- **Aim of the task**
Word for word, restate every line from the one with "(209, 215) = (689, 242): green" through the end of the records below, both included, and add nothing.
- - -
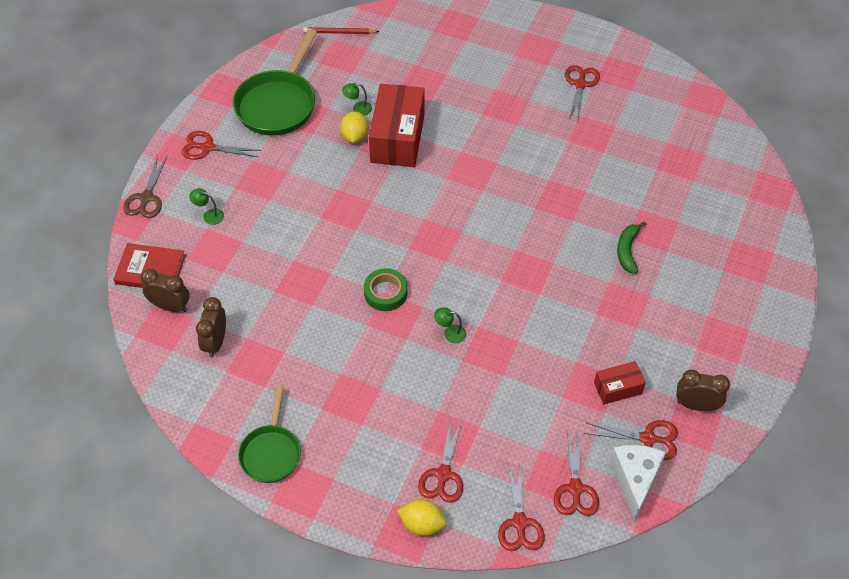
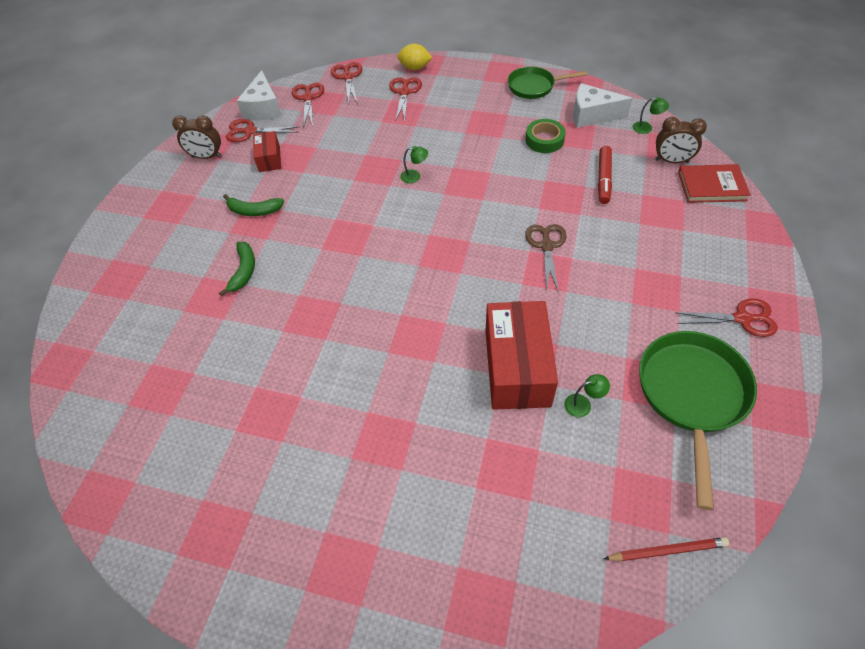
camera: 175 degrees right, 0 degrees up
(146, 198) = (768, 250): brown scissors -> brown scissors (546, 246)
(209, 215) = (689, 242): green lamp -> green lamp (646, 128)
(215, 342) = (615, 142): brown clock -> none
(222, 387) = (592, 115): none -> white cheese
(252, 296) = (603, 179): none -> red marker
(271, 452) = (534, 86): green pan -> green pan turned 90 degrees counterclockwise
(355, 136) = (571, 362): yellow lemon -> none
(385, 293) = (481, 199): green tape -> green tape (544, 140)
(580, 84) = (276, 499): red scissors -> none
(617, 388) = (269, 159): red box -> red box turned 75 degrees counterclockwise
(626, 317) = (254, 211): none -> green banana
- - -
- **Result of the exercise**
(209, 215) = (689, 242): green lamp -> green lamp (646, 128)
(215, 342) = (615, 142): brown clock -> none
(222, 387) = (592, 115): none -> white cheese
(252, 296) = (603, 179): none -> red marker
(271, 452) = (534, 86): green pan -> green pan turned 90 degrees counterclockwise
(355, 136) = (571, 362): yellow lemon -> none
(385, 293) = (481, 199): green tape -> green tape (544, 140)
(580, 84) = (276, 499): red scissors -> none
(617, 388) = (269, 159): red box -> red box turned 75 degrees counterclockwise
(626, 317) = (254, 211): none -> green banana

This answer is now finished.